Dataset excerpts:
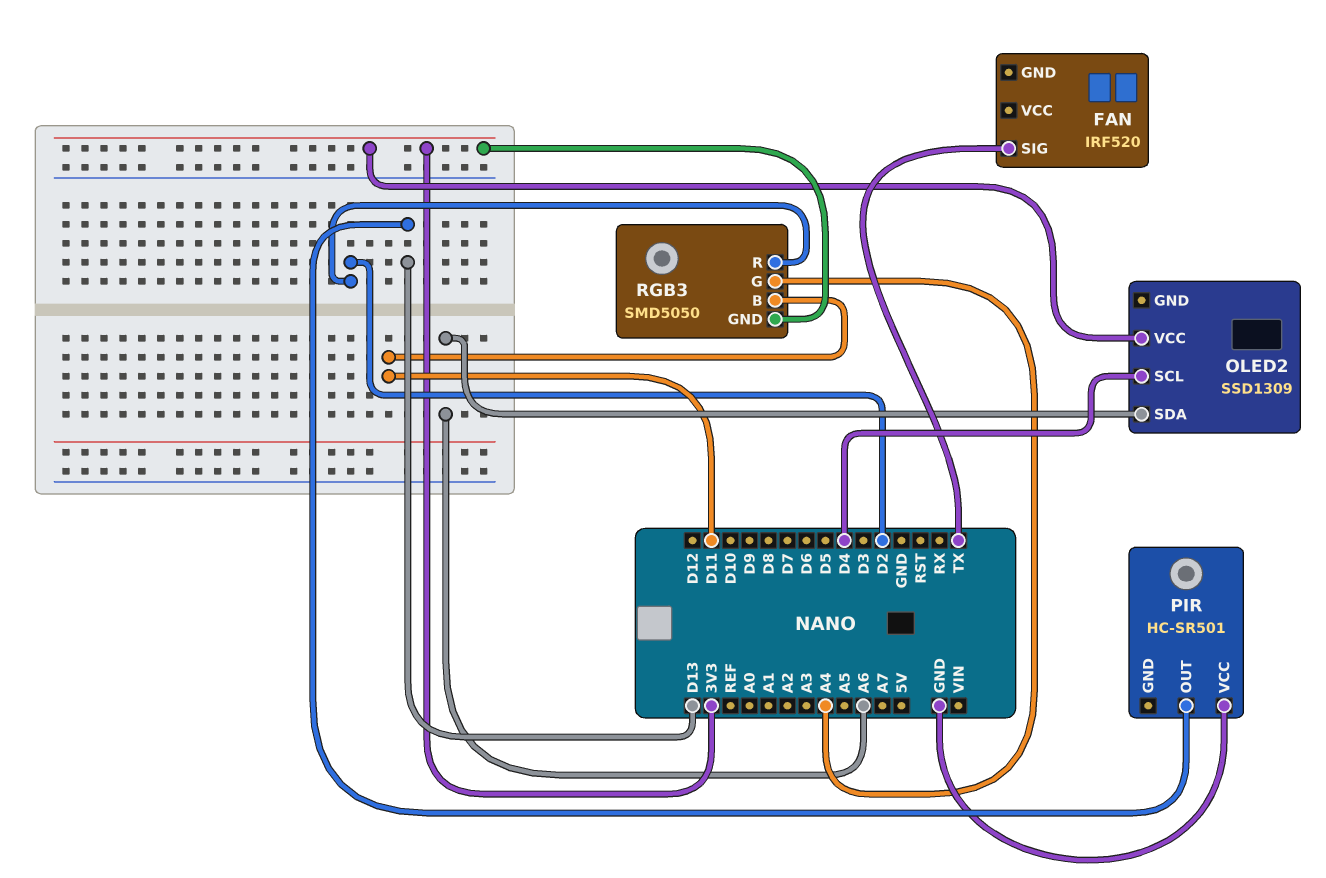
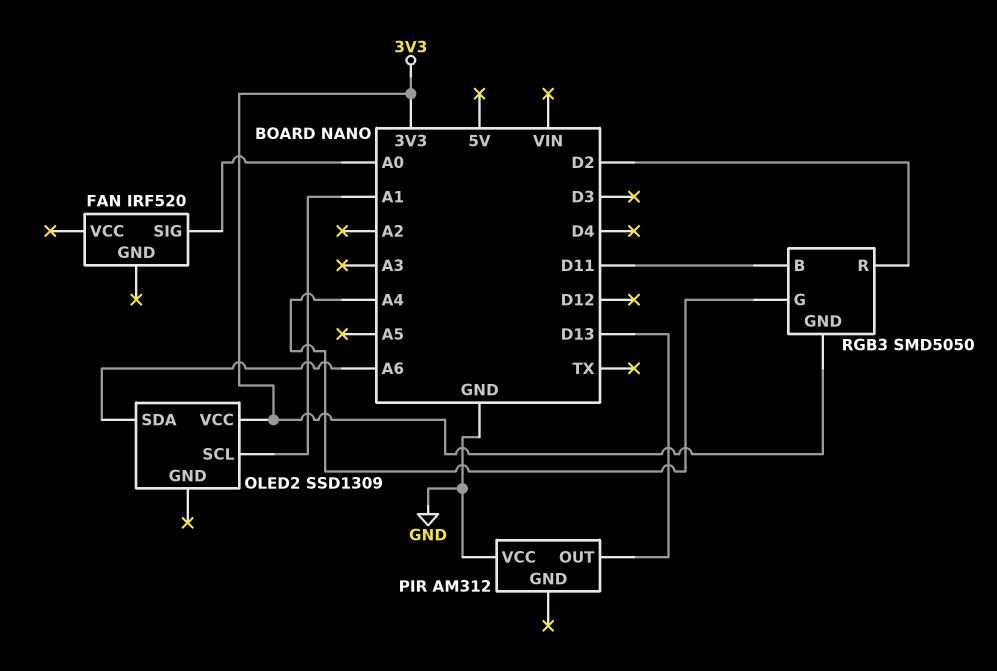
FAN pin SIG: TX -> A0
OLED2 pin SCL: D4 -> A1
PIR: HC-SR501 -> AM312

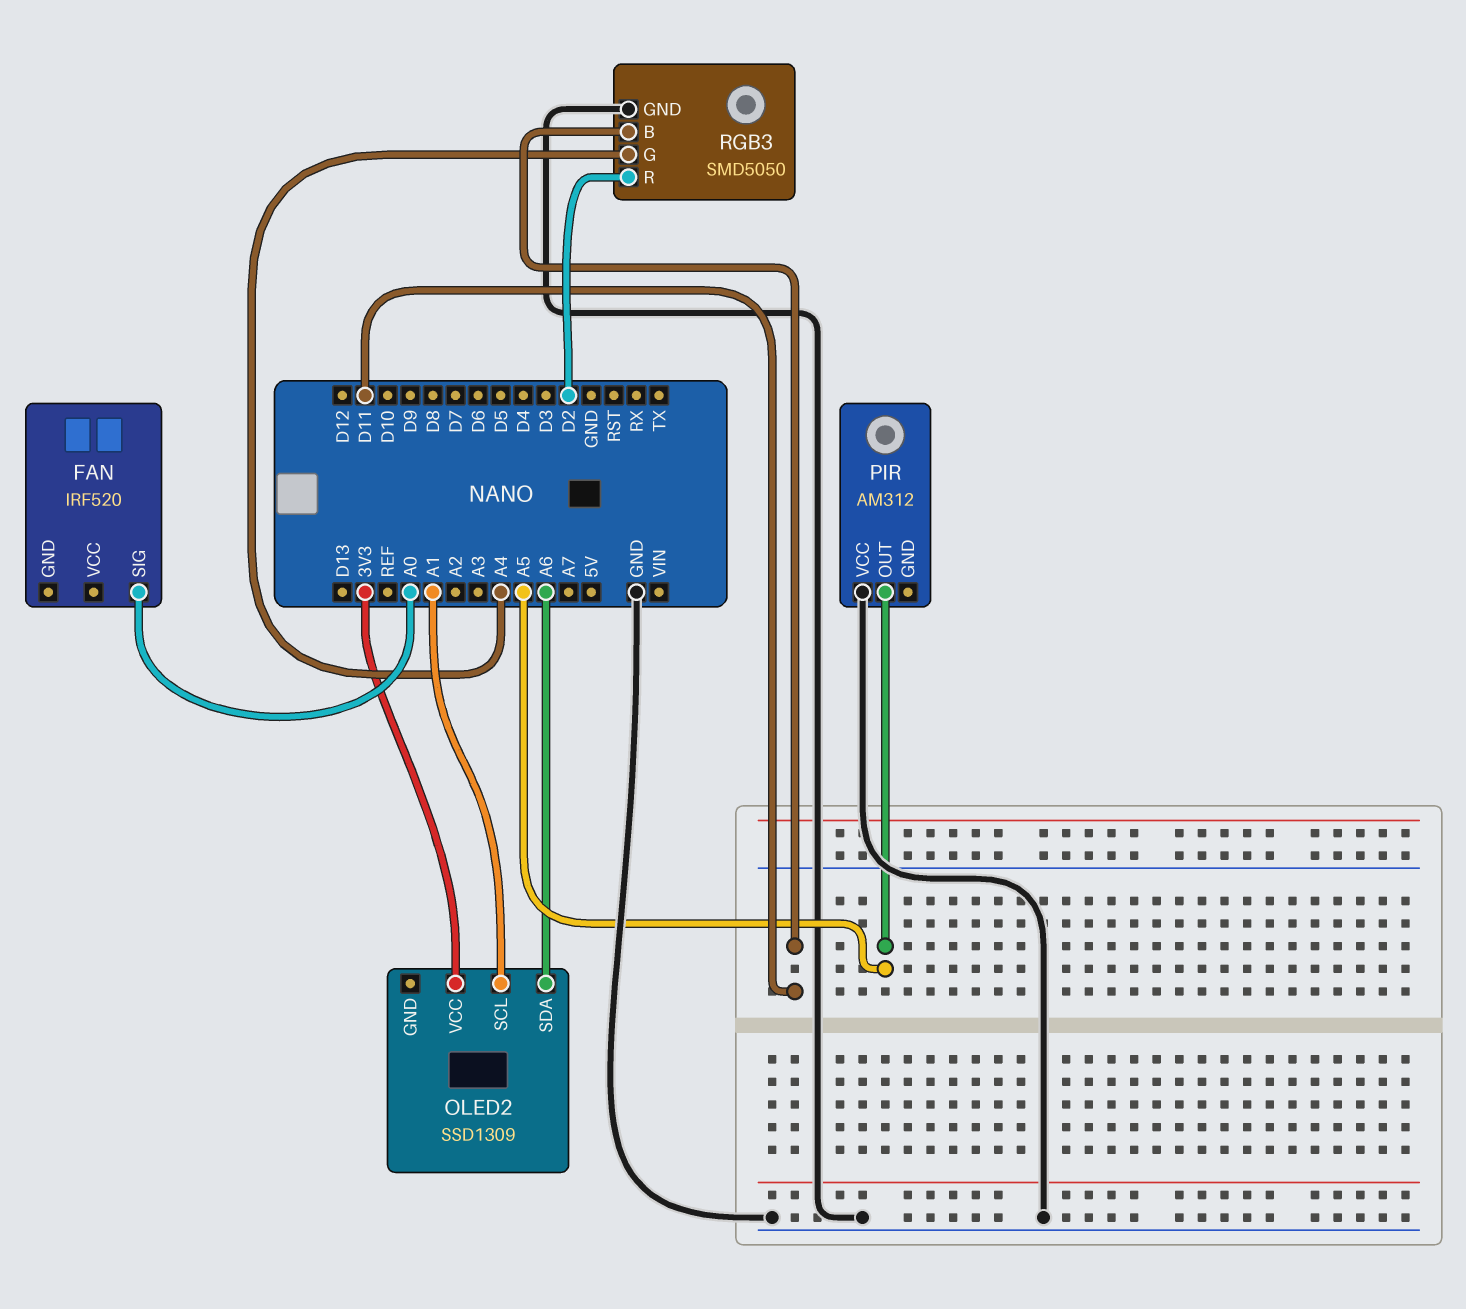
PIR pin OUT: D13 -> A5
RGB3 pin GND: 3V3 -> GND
* * *
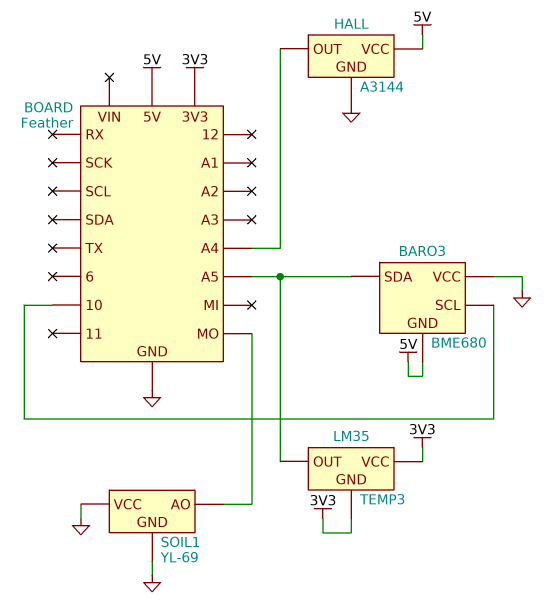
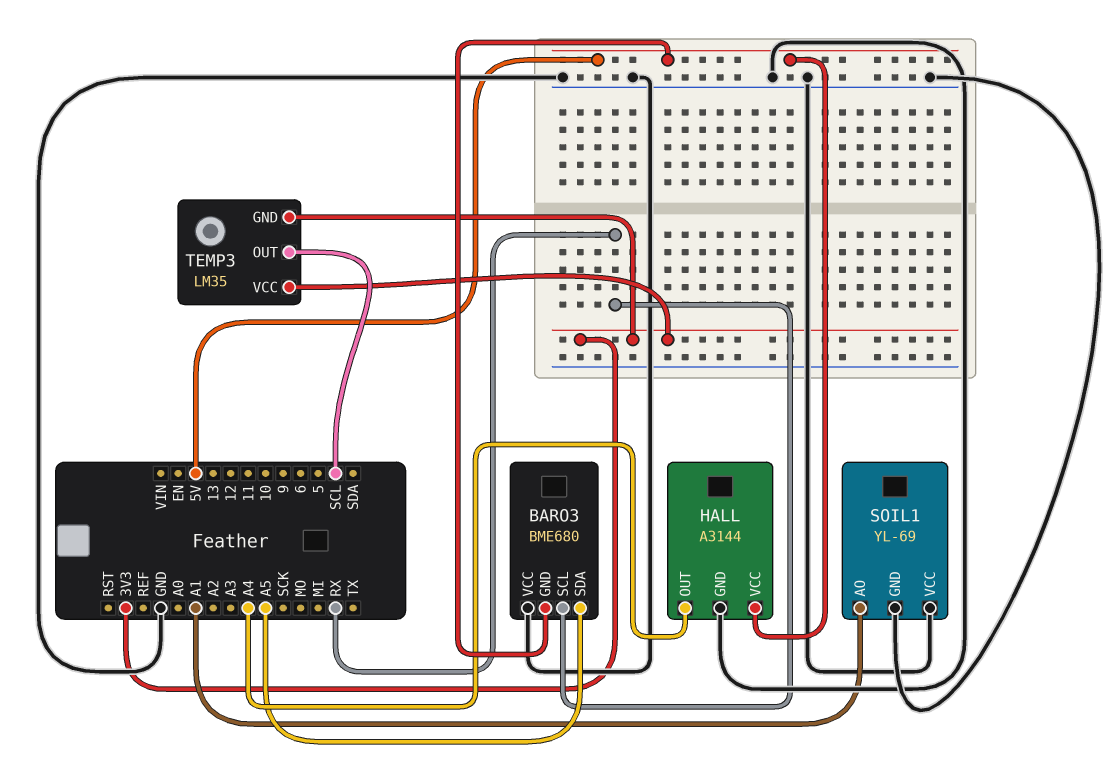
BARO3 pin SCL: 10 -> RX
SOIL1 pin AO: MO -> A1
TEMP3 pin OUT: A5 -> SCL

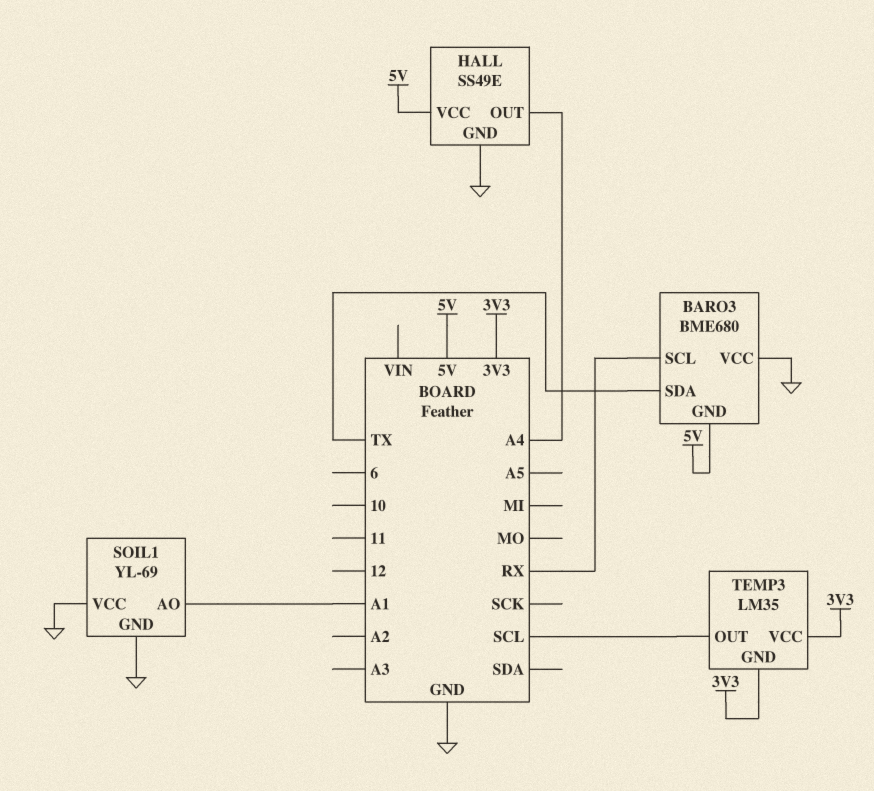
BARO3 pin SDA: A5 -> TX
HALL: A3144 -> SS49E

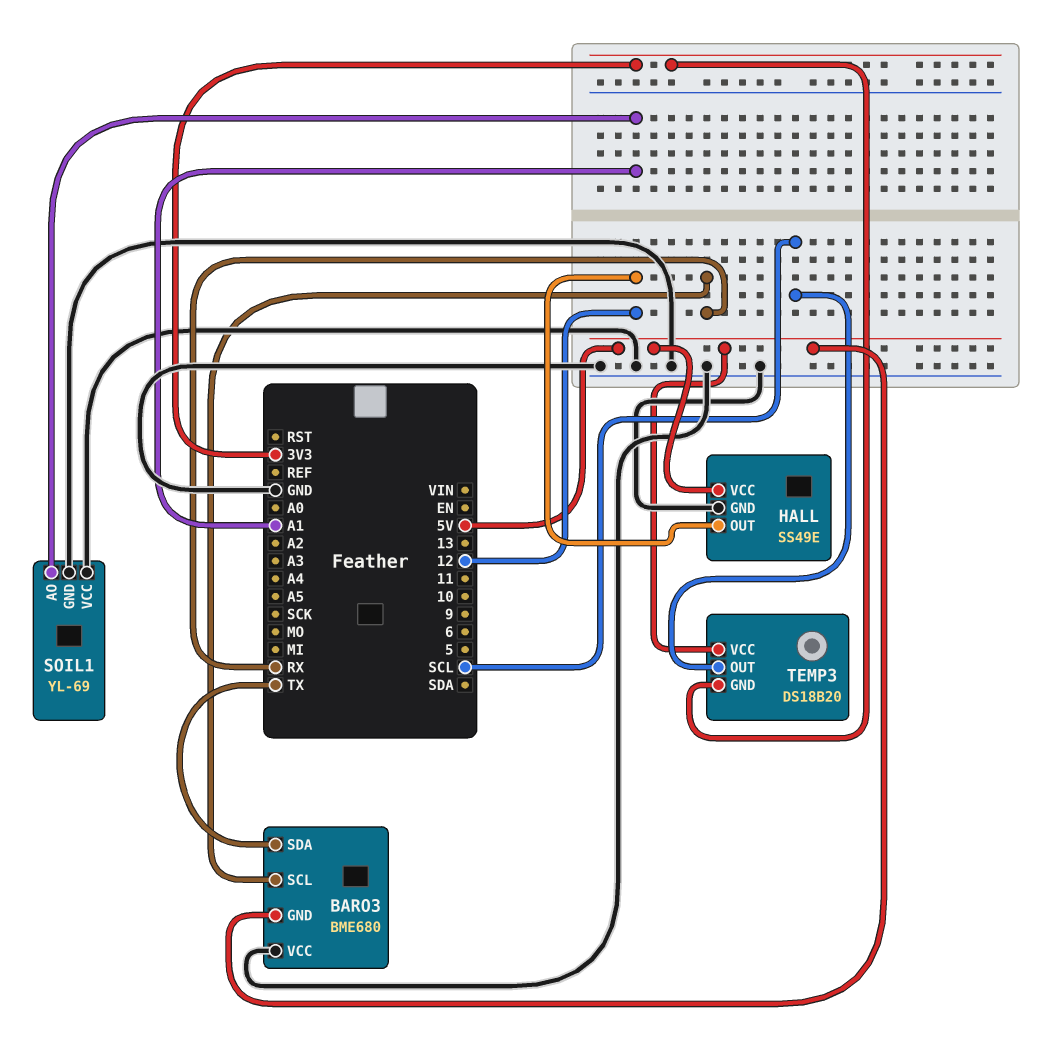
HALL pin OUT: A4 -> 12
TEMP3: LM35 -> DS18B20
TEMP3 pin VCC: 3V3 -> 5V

→ PROBLEM TO WORK ON
Output only the lines above from the one containing "TEMP3 pin OUT: A5 -> SCL" to the one containing "TEMP3 pin VCC: 3V3 -> 5V", both included, exactly as written and with no pictures.

→ ANSWER AREA
TEMP3 pin OUT: A5 -> SCL

BARO3 pin SDA: A5 -> TX
HALL: A3144 -> SS49E

HALL pin OUT: A4 -> 12
TEMP3: LM35 -> DS18B20
TEMP3 pin VCC: 3V3 -> 5V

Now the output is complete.